→ **TASK OBJECTIVE**: Copy the records below word for word, from the line containing "The width and" through the line containing "(B) window screen", including both of those lines.

● ● ●

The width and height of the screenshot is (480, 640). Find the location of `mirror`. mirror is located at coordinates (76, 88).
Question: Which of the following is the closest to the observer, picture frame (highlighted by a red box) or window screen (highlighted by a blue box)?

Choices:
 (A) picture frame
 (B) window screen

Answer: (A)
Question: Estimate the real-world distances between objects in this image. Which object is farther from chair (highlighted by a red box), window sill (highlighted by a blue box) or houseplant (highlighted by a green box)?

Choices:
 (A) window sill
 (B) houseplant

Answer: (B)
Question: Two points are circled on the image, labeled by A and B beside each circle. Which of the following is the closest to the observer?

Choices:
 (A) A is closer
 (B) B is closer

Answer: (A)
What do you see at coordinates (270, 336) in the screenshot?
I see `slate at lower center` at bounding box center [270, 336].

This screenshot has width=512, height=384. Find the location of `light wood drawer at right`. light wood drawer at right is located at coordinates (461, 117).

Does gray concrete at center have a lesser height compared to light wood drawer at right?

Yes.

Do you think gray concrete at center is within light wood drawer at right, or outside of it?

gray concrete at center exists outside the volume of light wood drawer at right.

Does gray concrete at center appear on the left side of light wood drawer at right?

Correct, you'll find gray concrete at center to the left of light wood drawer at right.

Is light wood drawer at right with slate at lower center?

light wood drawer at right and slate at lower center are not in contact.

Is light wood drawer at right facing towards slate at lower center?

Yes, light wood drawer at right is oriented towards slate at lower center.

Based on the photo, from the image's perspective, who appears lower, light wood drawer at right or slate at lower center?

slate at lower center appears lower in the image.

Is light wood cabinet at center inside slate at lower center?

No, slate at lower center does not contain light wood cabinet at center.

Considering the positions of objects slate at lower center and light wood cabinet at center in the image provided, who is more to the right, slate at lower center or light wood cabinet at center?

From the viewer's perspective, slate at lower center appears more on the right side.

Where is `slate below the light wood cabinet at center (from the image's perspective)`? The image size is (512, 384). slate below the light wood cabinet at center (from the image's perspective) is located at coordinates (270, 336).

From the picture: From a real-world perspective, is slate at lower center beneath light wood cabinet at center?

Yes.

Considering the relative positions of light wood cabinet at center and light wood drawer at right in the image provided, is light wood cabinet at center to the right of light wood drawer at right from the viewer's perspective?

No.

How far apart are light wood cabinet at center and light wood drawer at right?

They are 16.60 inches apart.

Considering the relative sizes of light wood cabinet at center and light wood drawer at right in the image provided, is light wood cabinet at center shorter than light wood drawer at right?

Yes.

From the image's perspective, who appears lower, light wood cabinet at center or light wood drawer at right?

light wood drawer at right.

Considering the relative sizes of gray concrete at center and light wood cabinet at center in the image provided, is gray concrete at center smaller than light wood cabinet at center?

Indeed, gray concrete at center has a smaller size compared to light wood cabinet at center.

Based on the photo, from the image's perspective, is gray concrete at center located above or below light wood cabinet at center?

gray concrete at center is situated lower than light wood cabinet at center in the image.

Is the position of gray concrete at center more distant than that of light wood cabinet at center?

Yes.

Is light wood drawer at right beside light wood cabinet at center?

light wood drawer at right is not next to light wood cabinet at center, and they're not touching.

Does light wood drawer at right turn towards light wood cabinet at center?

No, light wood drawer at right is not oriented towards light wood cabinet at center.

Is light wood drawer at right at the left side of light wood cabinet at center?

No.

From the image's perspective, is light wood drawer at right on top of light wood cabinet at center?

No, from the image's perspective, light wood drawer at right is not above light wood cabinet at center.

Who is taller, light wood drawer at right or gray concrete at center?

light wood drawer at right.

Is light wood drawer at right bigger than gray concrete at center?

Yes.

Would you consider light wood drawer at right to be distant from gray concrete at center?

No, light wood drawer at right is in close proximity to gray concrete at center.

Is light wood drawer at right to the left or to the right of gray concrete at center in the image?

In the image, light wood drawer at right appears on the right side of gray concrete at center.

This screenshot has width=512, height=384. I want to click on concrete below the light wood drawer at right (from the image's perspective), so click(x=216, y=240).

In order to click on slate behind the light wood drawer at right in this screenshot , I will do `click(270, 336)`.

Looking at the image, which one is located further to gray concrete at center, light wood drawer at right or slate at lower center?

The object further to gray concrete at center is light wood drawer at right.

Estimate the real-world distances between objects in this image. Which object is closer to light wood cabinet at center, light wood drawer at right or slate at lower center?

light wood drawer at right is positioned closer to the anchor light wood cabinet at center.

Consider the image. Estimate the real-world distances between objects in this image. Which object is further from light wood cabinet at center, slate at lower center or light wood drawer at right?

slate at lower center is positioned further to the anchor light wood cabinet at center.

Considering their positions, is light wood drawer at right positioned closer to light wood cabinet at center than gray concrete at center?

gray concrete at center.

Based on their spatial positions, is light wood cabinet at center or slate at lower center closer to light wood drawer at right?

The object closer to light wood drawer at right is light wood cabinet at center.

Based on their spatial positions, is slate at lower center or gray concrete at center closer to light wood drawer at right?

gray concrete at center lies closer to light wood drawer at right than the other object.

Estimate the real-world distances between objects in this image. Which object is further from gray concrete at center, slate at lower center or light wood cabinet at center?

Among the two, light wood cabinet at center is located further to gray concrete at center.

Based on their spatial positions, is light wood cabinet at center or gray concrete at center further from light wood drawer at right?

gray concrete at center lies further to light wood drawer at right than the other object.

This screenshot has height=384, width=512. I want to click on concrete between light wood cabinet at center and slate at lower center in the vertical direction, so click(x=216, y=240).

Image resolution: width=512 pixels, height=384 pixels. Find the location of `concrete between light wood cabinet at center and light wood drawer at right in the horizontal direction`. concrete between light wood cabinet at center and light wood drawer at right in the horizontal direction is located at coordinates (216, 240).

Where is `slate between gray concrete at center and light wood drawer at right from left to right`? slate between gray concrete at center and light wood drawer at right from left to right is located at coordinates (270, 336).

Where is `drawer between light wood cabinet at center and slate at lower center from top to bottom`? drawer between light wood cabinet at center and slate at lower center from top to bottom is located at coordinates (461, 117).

● ● ●

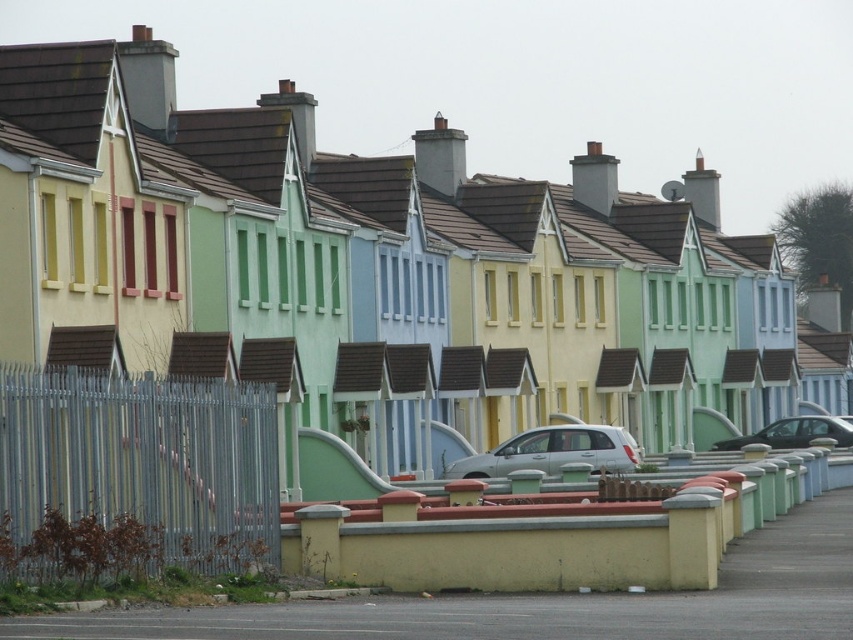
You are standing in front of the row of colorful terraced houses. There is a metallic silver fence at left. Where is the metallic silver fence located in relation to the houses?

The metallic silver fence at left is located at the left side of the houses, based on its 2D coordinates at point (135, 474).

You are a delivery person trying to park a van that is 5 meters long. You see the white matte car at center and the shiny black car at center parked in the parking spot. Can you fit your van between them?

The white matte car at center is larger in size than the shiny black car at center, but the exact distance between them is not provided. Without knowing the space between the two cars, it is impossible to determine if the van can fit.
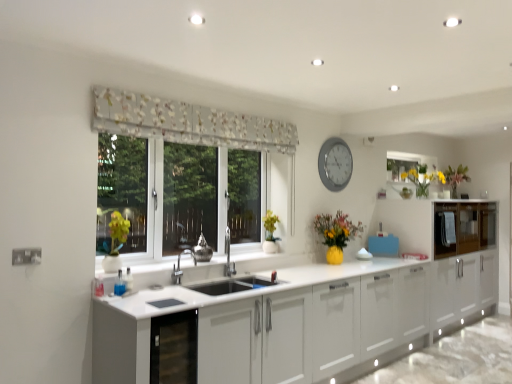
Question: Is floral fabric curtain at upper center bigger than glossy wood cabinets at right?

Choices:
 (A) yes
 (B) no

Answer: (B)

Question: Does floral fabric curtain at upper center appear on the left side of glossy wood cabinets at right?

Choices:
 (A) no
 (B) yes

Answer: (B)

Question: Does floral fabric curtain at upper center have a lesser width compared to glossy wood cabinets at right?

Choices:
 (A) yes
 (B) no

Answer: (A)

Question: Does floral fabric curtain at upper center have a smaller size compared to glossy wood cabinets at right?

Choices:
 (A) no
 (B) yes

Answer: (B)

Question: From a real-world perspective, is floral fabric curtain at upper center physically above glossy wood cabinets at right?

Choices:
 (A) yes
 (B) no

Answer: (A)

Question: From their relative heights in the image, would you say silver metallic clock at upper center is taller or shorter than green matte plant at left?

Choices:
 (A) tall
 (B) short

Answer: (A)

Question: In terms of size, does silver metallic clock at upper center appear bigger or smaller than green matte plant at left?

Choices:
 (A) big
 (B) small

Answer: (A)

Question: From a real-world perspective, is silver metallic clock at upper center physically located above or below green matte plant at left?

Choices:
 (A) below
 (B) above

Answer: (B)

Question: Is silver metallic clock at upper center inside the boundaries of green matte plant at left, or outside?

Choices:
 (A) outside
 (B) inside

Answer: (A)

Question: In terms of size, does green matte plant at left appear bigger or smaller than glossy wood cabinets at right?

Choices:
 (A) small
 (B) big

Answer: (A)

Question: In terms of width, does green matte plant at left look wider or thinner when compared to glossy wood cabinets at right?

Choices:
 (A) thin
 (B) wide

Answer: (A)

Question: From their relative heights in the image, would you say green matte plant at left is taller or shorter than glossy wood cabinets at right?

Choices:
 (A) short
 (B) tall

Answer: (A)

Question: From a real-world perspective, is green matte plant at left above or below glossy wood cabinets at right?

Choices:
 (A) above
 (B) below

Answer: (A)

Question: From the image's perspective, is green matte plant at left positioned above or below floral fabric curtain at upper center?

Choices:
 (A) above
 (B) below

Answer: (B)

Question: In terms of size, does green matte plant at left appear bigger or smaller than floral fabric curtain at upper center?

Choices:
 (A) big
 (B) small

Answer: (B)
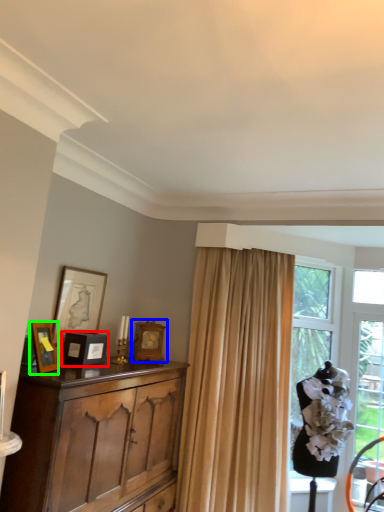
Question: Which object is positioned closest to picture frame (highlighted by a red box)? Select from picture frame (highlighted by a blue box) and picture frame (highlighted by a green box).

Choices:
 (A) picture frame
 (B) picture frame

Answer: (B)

● ● ●

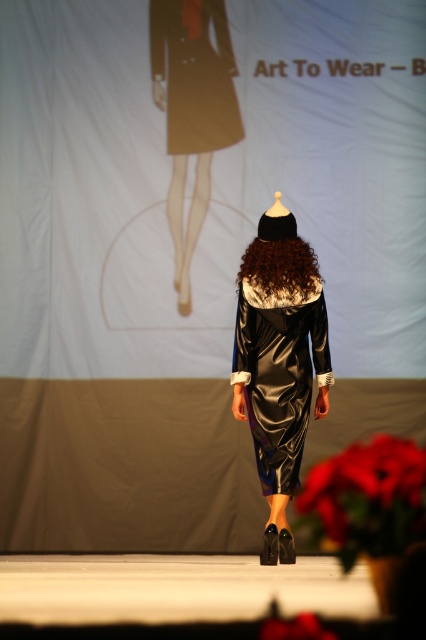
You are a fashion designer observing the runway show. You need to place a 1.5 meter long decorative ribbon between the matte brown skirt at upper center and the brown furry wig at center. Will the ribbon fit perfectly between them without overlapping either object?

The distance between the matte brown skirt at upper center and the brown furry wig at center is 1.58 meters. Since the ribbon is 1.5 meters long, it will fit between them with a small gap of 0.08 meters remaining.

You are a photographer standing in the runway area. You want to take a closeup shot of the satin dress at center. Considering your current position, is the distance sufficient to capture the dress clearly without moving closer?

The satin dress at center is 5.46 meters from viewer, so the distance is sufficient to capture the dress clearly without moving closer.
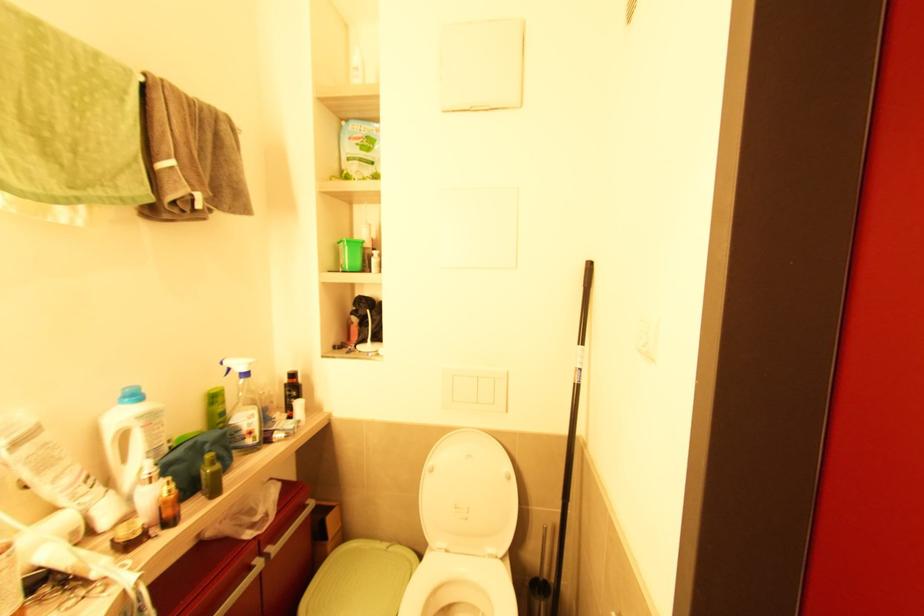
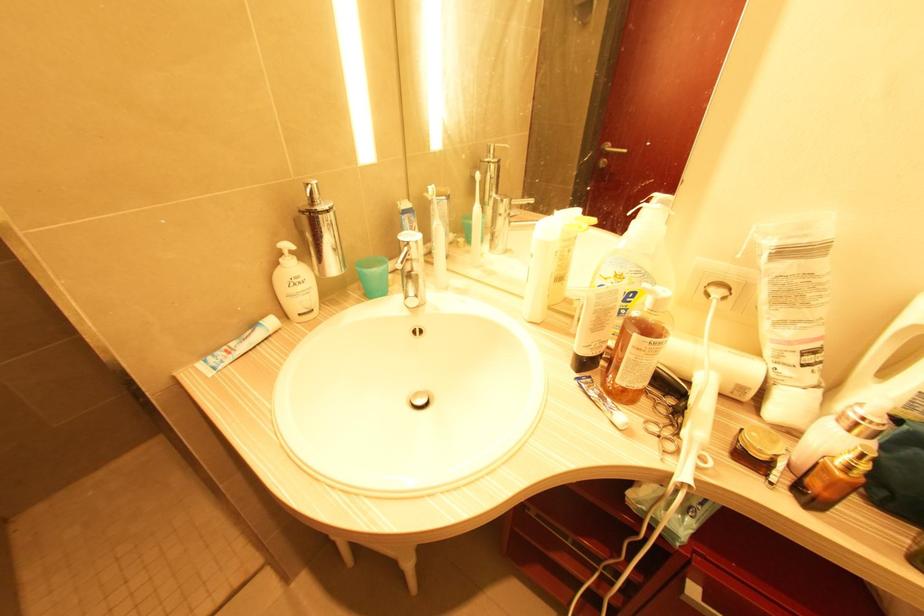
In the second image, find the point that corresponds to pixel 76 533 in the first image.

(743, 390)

● ● ●

→ **EXPECTED ANSWER**:
The width and height of the screenshot is (480, 640). Find the location of `mirror`. mirror is located at coordinates (76, 88).
Question: Which of the following is the closest to the observer, picture frame (highlighted by a red box) or window screen (highlighted by a blue box)?

Choices:
 (A) picture frame
 (B) window screen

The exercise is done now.